■ YOUR INSTRUCTIONS ■
Repeat every entry exactly as it stands. Omit the images.

....................

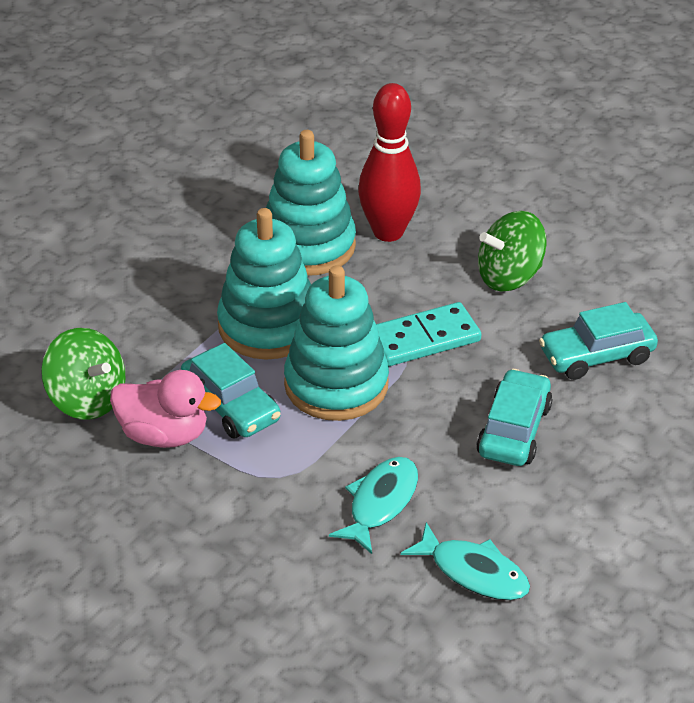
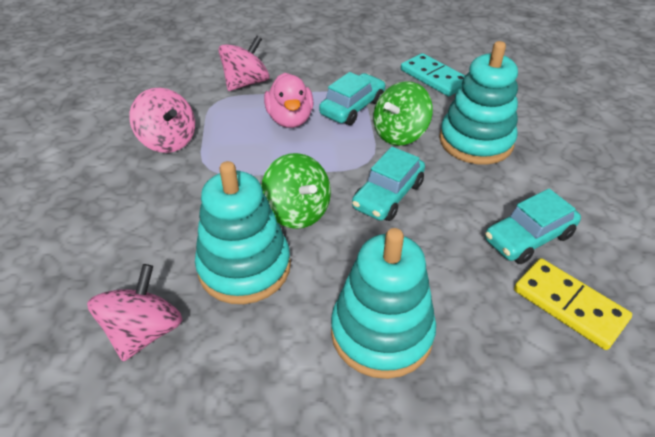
pink spinning top: 0 -> 3
red bowling pin: 1 -> 0
turquoise fish: 2 -> 0
yellow domino: 0 -> 1

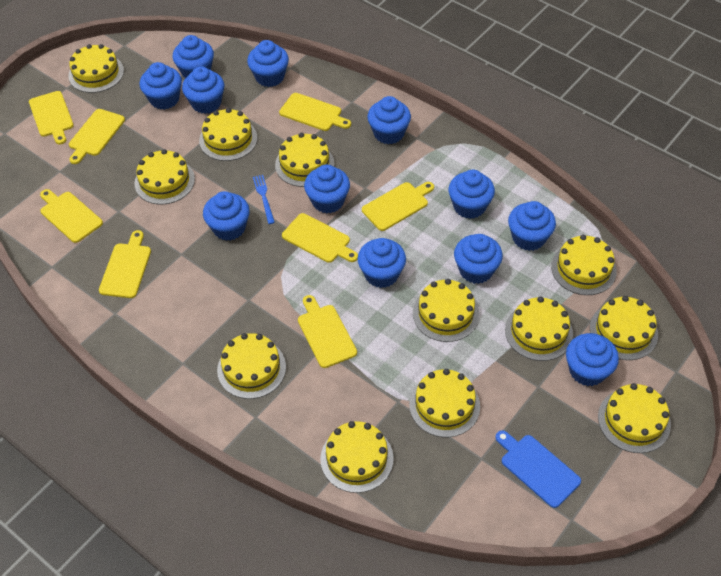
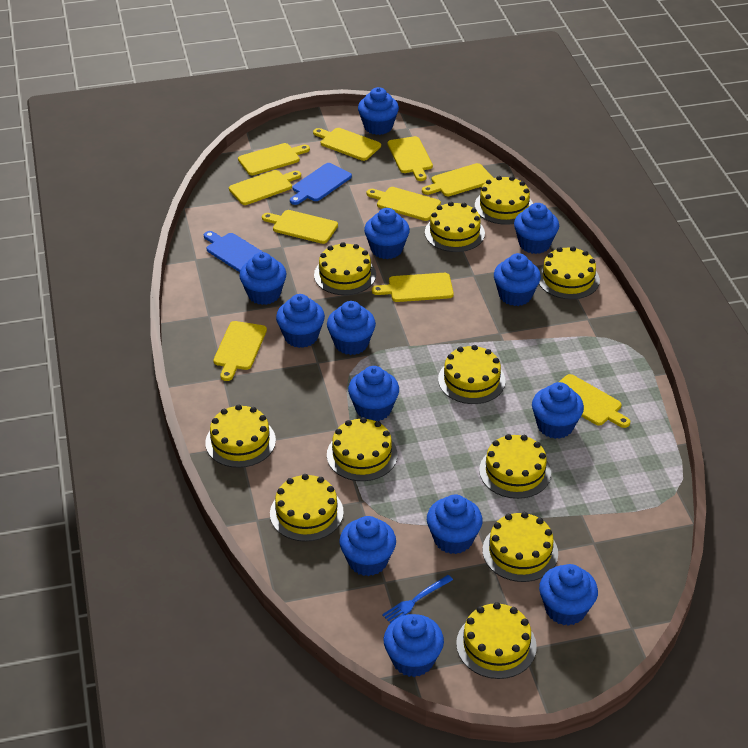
blue cupcake: 12 -> 13
blue cutting board: 1 -> 2
yellow cake: 12 -> 11
yellow cutting board: 8 -> 10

....................

■ ANSWER TO THE EXERCISE ■
pink spinning top: 0 -> 3
red bowling pin: 1 -> 0
turquoise fish: 2 -> 0
yellow domino: 0 -> 1

blue cupcake: 12 -> 13
blue cutting board: 1 -> 2
yellow cake: 12 -> 11
yellow cutting board: 8 -> 10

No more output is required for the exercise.